**WHAT IS BEING ASKED**
Would you restate the listing word for word, with the images omitted?

**DATA PROVIDED**
-----

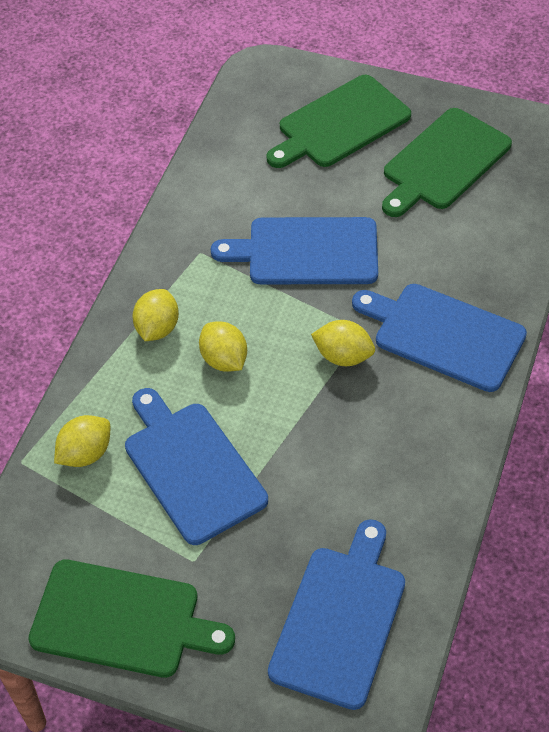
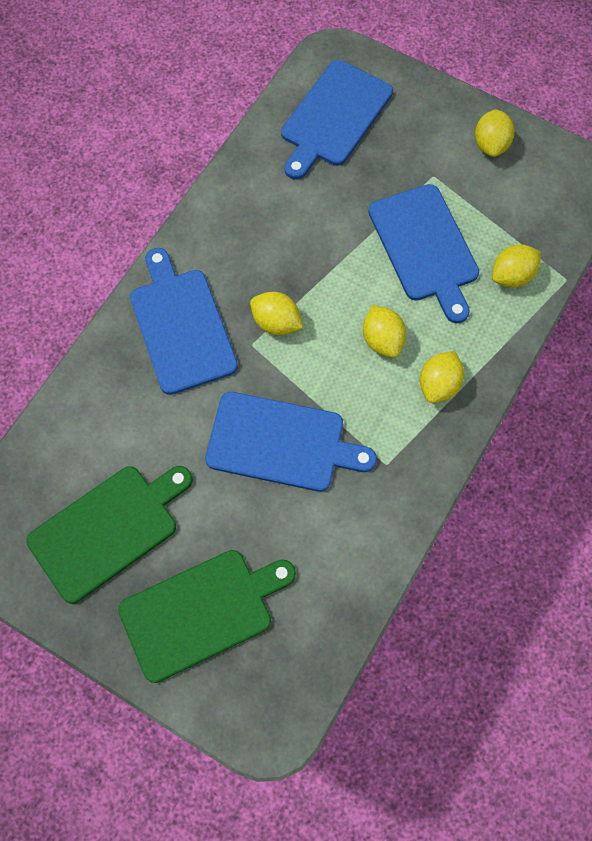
camera: 170 degrees left, 15 degrees up
(122, 620) = (490, 145): green cutting board -> yellow lemon
(443, 335) = (181, 326): blue cutting board -> blue cutting board turned 150 degrees counterclockwise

-----

**YOUR RESPONSE**
camera: 170 degrees left, 15 degrees up
(122, 620) = (490, 145): green cutting board -> yellow lemon
(443, 335) = (181, 326): blue cutting board -> blue cutting board turned 150 degrees counterclockwise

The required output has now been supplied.